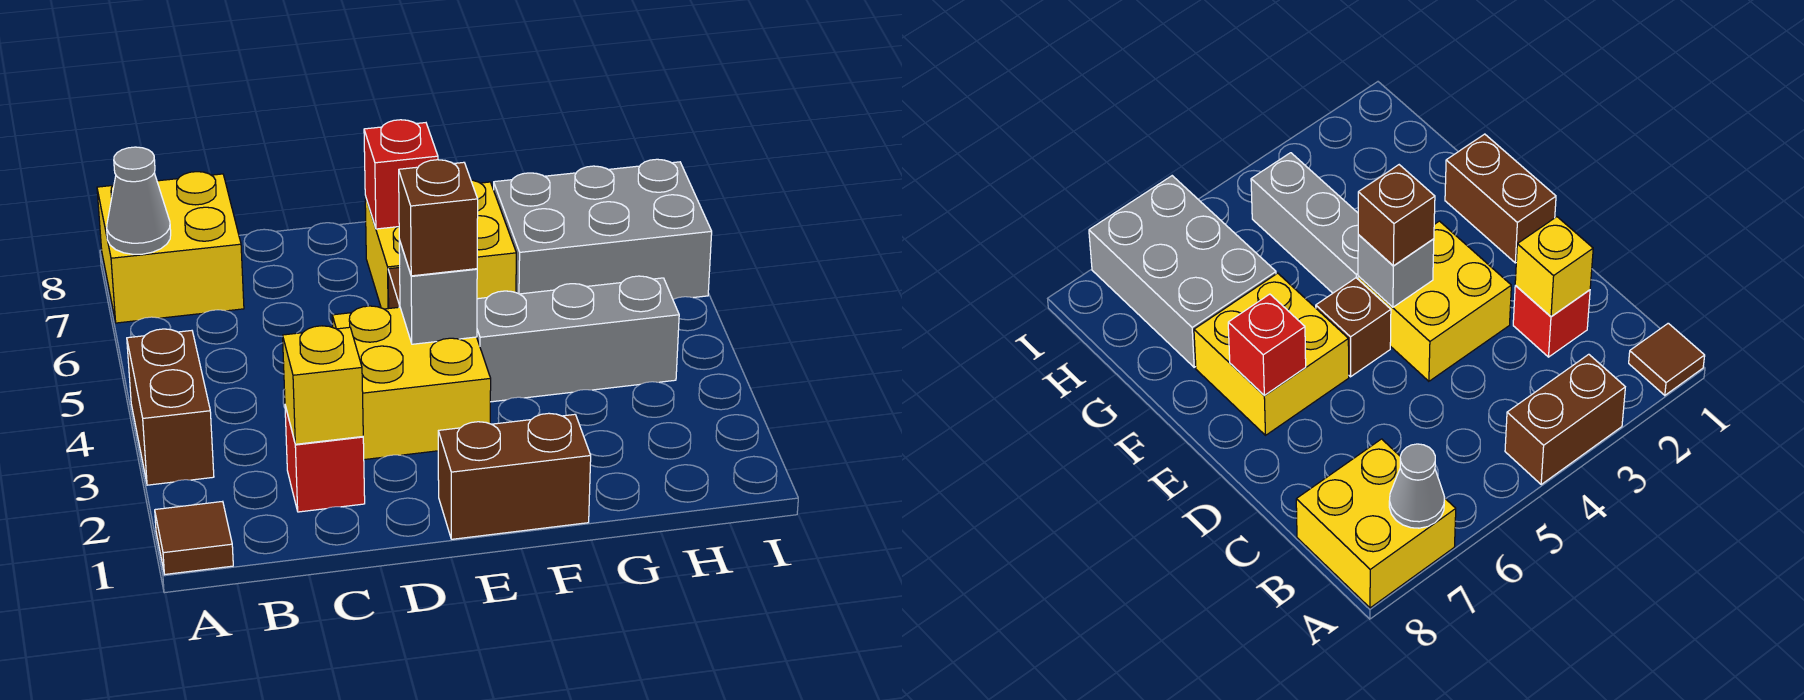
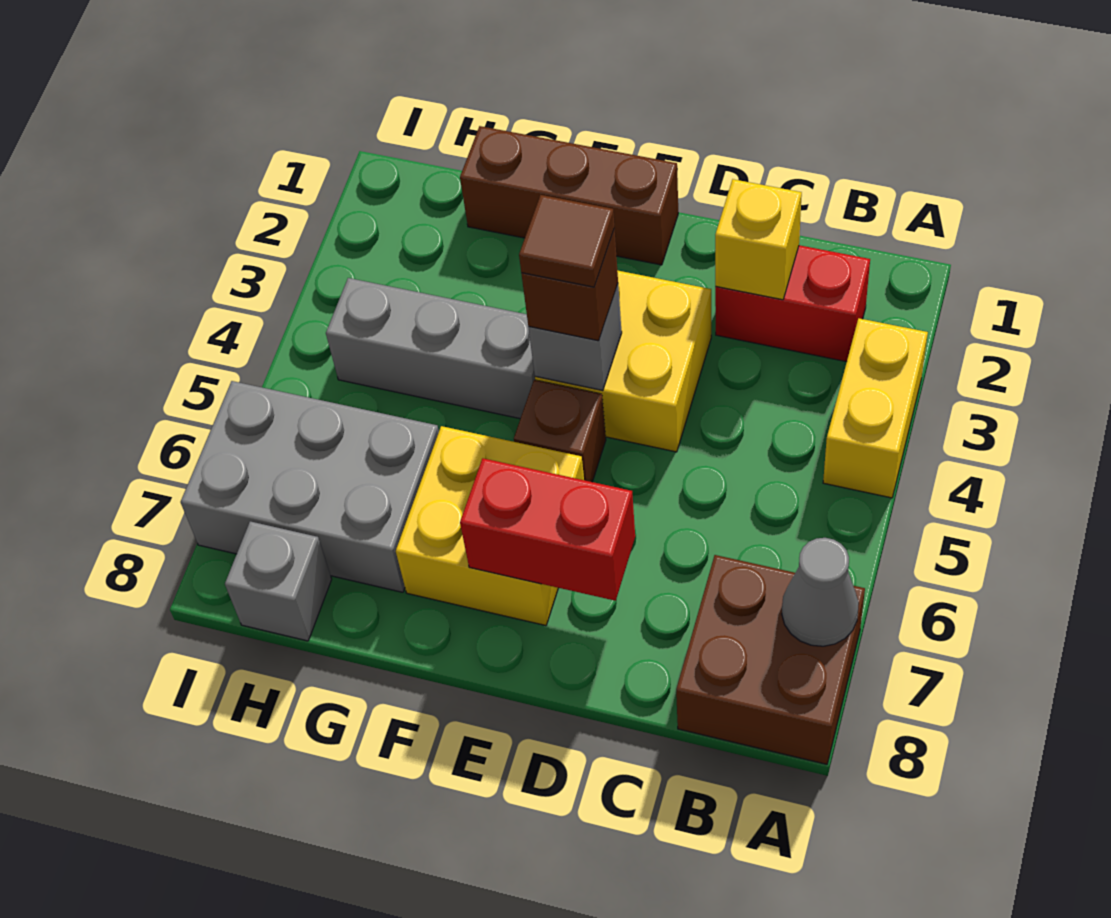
brown tile A1 level 1 -> brown tile E4 level 4
brown brick A3:A4 level 1 -> yellow brick A3:A4 level 1
yellow brick A7:B8 level 1 -> brown brick A7:B8 level 1
red brick C2 level 1 -> red brick B2:C2 level 1
brown brick E1:F1 level 1 -> brown brick E1:G1 level 1
red brick E7 level 2 -> red brick D7:E7 level 2
none -> grey brick H8 level 1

◆ ◆ ◆ ◆ ◆

* _Work required_: Without the pictures, print the records in full, exactly as they appear.

* _Result for this task_:
brown tile A1 level 1 -> brown tile E4 level 4
brown brick A3:A4 level 1 -> yellow brick A3:A4 level 1
yellow brick A7:B8 level 1 -> brown brick A7:B8 level 1
red brick C2 level 1 -> red brick B2:C2 level 1
brown brick E1:F1 level 1 -> brown brick E1:G1 level 1
red brick E7 level 2 -> red brick D7:E7 level 2
none -> grey brick H8 level 1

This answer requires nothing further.